* **Work to be completed**: Using the records below, output the stretch that opens with the line containing "purple circle: (114, 771)" and closes with the line containing "black rectangle: (147, 1093)", exactly and including both lines, with nothing more.

* **Geometric object motion data**:

- - - - - - -

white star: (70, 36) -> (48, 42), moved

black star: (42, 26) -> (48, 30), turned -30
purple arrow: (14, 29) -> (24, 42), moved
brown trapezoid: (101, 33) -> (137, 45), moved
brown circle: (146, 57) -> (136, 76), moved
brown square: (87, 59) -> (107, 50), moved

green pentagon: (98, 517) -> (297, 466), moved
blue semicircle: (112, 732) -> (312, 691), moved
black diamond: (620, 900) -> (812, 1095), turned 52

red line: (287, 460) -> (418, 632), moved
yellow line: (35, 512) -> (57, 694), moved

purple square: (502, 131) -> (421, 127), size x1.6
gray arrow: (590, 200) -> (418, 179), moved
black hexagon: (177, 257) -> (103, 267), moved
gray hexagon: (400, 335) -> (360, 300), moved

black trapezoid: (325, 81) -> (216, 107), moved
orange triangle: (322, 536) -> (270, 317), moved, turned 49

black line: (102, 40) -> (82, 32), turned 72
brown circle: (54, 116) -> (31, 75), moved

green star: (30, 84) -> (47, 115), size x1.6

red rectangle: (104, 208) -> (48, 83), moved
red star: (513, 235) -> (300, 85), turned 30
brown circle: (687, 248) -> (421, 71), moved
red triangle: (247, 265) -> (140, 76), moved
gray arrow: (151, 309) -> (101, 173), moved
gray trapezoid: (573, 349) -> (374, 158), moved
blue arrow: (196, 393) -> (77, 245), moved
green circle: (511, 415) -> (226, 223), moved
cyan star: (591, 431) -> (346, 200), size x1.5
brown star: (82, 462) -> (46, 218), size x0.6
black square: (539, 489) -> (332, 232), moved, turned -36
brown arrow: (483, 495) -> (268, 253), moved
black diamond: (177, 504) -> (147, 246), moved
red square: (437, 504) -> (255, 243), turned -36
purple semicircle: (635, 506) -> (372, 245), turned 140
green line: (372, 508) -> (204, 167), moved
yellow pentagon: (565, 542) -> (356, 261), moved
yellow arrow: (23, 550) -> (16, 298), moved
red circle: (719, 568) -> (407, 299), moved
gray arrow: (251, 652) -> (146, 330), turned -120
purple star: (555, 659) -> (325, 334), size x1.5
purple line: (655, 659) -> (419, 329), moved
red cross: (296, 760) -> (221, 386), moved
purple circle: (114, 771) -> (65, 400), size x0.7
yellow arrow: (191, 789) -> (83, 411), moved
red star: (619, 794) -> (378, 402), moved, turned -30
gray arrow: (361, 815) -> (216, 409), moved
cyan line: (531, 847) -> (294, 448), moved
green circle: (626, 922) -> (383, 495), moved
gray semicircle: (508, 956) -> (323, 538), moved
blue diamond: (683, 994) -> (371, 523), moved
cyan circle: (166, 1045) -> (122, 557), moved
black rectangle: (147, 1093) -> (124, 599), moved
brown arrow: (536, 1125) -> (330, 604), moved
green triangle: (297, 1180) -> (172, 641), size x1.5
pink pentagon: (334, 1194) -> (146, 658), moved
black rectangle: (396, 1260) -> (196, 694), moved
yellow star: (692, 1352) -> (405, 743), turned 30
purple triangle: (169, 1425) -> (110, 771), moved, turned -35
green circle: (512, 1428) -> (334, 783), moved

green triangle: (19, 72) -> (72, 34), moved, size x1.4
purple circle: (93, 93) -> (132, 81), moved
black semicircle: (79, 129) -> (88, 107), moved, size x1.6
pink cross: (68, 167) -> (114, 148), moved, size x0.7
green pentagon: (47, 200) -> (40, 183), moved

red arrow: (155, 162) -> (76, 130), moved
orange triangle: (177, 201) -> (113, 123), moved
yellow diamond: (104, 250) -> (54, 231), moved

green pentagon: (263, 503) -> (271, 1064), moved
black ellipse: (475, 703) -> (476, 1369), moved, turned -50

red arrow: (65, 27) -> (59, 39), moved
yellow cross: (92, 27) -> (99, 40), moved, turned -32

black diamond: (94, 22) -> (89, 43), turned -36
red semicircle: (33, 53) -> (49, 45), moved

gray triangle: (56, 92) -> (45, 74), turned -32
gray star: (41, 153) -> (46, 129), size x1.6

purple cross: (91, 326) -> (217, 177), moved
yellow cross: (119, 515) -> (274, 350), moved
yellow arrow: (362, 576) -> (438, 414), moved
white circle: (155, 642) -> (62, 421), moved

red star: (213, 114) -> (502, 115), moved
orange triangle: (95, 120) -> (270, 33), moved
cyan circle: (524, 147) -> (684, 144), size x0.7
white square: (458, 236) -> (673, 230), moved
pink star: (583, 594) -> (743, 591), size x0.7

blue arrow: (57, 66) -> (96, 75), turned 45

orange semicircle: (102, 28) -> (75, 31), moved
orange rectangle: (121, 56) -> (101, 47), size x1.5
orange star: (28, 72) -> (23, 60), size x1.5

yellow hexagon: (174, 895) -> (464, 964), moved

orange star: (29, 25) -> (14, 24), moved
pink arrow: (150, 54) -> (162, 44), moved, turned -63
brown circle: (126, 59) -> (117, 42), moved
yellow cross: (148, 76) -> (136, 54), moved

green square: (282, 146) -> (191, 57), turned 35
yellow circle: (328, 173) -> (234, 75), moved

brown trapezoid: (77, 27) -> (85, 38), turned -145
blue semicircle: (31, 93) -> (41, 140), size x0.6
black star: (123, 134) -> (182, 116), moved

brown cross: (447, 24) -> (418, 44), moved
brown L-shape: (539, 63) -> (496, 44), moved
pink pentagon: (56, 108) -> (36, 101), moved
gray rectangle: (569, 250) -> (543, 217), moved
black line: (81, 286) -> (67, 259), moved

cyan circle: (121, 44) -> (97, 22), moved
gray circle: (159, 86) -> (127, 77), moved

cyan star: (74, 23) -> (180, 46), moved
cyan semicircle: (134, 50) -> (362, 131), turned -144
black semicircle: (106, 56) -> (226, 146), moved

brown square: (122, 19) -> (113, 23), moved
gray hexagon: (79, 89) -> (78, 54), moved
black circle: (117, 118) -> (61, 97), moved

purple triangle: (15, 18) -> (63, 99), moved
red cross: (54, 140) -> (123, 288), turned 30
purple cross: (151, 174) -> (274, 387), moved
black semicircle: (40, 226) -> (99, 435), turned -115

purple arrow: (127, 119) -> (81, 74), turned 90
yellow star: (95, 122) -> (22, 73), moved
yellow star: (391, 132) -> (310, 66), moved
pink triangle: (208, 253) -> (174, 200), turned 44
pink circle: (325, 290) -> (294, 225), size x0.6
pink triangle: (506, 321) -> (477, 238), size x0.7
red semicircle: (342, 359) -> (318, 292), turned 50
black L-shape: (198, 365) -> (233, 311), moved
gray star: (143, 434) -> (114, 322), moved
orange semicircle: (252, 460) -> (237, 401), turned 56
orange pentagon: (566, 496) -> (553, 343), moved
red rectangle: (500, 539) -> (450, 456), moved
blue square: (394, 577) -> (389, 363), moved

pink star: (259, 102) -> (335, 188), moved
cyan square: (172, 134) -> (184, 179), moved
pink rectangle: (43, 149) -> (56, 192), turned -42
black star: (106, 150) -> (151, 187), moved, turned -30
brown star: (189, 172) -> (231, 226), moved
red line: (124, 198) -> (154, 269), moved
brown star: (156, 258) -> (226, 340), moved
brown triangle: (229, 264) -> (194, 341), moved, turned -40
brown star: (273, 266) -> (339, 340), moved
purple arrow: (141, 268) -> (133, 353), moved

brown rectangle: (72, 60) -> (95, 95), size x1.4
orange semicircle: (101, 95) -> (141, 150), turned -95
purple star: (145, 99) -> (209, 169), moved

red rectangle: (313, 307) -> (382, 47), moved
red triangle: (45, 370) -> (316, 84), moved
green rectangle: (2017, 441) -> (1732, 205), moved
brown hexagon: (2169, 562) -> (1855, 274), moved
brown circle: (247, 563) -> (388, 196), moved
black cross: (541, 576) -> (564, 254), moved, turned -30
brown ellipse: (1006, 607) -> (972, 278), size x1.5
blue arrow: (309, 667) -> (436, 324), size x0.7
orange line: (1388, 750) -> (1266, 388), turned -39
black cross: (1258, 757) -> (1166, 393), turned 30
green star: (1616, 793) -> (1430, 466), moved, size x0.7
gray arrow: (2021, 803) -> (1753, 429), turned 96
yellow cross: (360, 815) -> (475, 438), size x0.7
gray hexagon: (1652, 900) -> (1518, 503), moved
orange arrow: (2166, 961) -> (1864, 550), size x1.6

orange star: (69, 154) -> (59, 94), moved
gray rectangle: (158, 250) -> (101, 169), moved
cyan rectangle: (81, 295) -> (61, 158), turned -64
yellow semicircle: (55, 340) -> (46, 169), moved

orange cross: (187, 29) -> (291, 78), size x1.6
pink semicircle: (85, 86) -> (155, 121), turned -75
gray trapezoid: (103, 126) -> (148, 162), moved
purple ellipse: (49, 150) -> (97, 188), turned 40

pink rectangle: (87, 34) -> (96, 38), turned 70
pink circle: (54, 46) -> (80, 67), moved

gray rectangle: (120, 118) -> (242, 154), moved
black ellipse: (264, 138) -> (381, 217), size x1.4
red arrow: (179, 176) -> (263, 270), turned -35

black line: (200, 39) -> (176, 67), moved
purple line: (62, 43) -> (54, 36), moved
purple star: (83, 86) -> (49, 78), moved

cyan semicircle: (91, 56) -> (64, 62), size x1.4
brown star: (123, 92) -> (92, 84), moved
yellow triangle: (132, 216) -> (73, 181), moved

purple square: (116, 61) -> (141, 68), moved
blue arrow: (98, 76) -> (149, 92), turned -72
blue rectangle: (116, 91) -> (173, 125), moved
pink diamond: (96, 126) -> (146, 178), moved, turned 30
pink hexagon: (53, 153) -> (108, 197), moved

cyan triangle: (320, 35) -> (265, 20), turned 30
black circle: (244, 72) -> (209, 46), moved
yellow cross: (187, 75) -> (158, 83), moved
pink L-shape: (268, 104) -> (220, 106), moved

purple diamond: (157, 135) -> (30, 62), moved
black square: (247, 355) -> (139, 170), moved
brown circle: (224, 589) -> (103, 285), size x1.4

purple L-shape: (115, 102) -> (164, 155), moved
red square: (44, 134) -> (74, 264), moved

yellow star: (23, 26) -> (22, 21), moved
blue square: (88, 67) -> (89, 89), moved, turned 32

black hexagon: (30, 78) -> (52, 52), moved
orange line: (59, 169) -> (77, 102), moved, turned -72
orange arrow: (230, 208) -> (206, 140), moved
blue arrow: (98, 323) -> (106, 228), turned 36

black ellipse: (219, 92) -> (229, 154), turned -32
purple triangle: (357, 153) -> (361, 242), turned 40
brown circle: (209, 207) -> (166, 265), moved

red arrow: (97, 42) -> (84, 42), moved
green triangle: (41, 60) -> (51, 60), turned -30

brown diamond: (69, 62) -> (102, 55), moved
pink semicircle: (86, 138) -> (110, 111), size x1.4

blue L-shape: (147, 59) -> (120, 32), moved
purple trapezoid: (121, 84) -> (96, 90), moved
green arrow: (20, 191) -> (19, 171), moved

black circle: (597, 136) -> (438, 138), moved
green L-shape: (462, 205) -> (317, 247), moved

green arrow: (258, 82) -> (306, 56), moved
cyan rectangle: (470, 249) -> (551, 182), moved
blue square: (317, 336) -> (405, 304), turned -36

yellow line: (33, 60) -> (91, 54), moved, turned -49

- - - - - - -

* **Answer to this problem**:
purple circle: (114, 771) -> (65, 400), size x0.7
yellow arrow: (191, 789) -> (83, 411), moved
red star: (619, 794) -> (378, 402), moved, turned -30
gray arrow: (361, 815) -> (216, 409), moved
cyan line: (531, 847) -> (294, 448), moved
green circle: (626, 922) -> (383, 495), moved
gray semicircle: (508, 956) -> (323, 538), moved
blue diamond: (683, 994) -> (371, 523), moved
cyan circle: (166, 1045) -> (122, 557), moved
black rectangle: (147, 1093) -> (124, 599), moved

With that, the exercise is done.